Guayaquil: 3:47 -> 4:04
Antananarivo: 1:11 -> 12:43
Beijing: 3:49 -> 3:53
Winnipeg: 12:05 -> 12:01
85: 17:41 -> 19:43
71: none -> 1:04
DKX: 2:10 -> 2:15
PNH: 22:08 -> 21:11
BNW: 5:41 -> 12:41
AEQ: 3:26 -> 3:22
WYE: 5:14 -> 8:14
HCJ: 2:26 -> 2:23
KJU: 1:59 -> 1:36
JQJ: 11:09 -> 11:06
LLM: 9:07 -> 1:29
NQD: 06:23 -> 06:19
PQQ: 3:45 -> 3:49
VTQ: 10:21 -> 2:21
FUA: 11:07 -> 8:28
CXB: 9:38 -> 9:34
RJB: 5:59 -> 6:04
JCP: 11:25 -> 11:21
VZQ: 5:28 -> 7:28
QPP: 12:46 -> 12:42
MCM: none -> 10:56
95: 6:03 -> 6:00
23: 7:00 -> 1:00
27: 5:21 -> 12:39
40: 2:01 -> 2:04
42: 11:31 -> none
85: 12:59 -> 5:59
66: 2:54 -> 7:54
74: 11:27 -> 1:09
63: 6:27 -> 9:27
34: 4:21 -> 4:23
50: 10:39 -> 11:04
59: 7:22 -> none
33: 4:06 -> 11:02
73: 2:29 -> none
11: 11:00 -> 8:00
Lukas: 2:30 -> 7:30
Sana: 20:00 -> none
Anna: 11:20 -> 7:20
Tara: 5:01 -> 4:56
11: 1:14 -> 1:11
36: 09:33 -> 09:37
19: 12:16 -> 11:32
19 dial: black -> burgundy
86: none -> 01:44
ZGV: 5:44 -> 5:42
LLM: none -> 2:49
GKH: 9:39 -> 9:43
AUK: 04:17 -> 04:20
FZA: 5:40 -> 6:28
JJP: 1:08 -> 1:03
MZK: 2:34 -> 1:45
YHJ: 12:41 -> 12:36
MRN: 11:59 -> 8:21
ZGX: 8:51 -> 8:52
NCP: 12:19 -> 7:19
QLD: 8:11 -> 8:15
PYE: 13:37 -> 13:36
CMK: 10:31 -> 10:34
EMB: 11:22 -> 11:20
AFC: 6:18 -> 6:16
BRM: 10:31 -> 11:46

****************************************

YOUR TASK.
Convert every line in the items above into a JSON list of strings, one string per line, and leave out any blank lines.

ANSWER.
[
  "Guayaquil: 3:47 -> 4:04",
  "Antananarivo: 1:11 -> 12:43",
  "Beijing: 3:49 -> 3:53",
  "Winnipeg: 12:05 -> 12:01",
  "85: 17:41 -> 19:43",
  "71: none -> 1:04",
  "DKX: 2:10 -> 2:15",
  "PNH: 22:08 -> 21:11",
  "BNW: 5:41 -> 12:41",
  "AEQ: 3:26 -> 3:22",
  "WYE: 5:14 -> 8:14",
  "HCJ: 2:26 -> 2:23",
  "KJU: 1:59 -> 1:36",
  "JQJ: 11:09 -> 11:06",
  "LLM: 9:07 -> 1:29",
  "NQD: 06:23 -> 06:19",
  "PQQ: 3:45 -> 3:49",
  "VTQ: 10:21 -> 2:21",
  "FUA: 11:07 -> 8:28",
  "CXB: 9:38 -> 9:34",
  "RJB: 5:59 -> 6:04",
  "JCP: 11:25 -> 11:21",
  "VZQ: 5:28 -> 7:28",
  "QPP: 12:46 -> 12:42",
  "MCM: none -> 10:56",
  "95: 6:03 -> 6:00",
  "23: 7:00 -> 1:00",
  "27: 5:21 -> 12:39",
  "40: 2:01 -> 2:04",
  "42: 11:31 -> none",
  "85: 12:59 -> 5:59",
  "66: 2:54 -> 7:54",
  "74: 11:27 -> 1:09",
  "63: 6:27 -> 9:27",
  "34: 4:21 -> 4:23",
  "50: 10:39 -> 11:04",
  "59: 7:22 -> none",
  "33: 4:06 -> 11:02",
  "73: 2:29 -> none",
  "11: 11:00 -> 8:00",
  "Lukas: 2:30 -> 7:30",
  "Sana: 20:00 -> none",
  "Anna: 11:20 -> 7:20",
  "Tara: 5:01 -> 4:56",
  "11: 1:14 -> 1:11",
  "36: 09:33 -> 09:37",
  "19: 12:16 -> 11:32",
  "19 dial: black -> burgundy",
  "86: none -> 01:44",
  "ZGV: 5:44 -> 5:42",
  "LLM: none -> 2:49",
  "GKH: 9:39 -> 9:43",
  "AUK: 04:17 -> 04:20",
  "FZA: 5:40 -> 6:28",
  "JJP: 1:08 -> 1:03",
  "MZK: 2:34 -> 1:45",
  "YHJ: 12:41 -> 12:36",
  "MRN: 11:59 -> 8:21",
  "ZGX: 8:51 -> 8:52",
  "NCP: 12:19 -> 7:19",
  "QLD: 8:11 -> 8:15",
  "PYE: 13:37 -> 13:36",
  "CMK: 10:31 -> 10:34",
  "EMB: 11:22 -> 11:20",
  "AFC: 6:18 -> 6:16",
  "BRM: 10:31 -> 11:46"
]